All of the records below need to be returned exactly.

[Scene change data]
---

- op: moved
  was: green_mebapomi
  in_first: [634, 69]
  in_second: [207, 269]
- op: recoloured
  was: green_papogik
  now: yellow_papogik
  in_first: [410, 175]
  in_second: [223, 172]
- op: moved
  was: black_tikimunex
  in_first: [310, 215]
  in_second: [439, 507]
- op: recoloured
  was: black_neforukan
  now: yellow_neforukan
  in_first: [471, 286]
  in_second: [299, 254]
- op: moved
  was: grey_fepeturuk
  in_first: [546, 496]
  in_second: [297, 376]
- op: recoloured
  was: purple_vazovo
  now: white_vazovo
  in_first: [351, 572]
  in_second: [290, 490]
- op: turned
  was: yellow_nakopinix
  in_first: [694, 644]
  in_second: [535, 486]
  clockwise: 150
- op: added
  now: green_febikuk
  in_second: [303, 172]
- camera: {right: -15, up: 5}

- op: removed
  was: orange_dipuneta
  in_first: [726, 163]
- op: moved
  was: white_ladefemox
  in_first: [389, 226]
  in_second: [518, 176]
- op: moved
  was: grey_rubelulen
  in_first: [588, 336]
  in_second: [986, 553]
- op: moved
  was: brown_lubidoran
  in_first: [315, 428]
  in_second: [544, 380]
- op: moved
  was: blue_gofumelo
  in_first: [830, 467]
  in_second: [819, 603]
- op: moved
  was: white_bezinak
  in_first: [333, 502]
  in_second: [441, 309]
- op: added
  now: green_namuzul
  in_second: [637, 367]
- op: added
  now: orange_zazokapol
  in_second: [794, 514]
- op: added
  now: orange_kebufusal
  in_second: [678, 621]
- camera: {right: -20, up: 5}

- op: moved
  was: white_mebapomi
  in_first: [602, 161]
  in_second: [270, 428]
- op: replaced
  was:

---

Answer space -
- op: moved
  was: green_mebapomi
  in_first: [634, 69]
  in_second: [207, 269]
- op: recoloured
  was: green_papogik
  now: yellow_papogik
  in_first: [410, 175]
  in_second: [223, 172]
- op: moved
  was: black_tikimunex
  in_first: [310, 215]
  in_second: [439, 507]
- op: recoloured
  was: black_neforukan
  now: yellow_neforukan
  in_first: [471, 286]
  in_second: [299, 254]
- op: moved
  was: grey_fepeturuk
  in_first: [546, 496]
  in_second: [297, 376]
- op: recoloured
  was: purple_vazovo
  now: white_vazovo
  in_first: [351, 572]
  in_second: [290, 490]
- op: turned
  was: yellow_nakopinix
  in_first: [694, 644]
  in_second: [535, 486]
  clockwise: 150
- op: added
  now: green_febikuk
  in_second: [303, 172]
- camera: {right: -15, up: 5}

- op: removed
  was: orange_dipuneta
  in_first: [726, 163]
- op: moved
  was: white_ladefemox
  in_first: [389, 226]
  in_second: [518, 176]
- op: moved
  was: grey_rubelulen
  in_first: [588, 336]
  in_second: [986, 553]
- op: moved
  was: brown_lubidoran
  in_first: [315, 428]
  in_second: [544, 380]
- op: moved
  was: blue_gofumelo
  in_first: [830, 467]
  in_second: [819, 603]
- op: moved
  was: white_bezinak
  in_first: [333, 502]
  in_second: [441, 309]
- op: added
  now: green_namuzul
  in_second: [637, 367]
- op: added
  now: orange_zazokapol
  in_second: [794, 514]
- op: added
  now: orange_kebufusal
  in_second: [678, 621]
- camera: {right: -20, up: 5}

- op: moved
  was: white_mebapomi
  in_first: [602, 161]
  in_second: [270, 428]
- op: replaced
  was:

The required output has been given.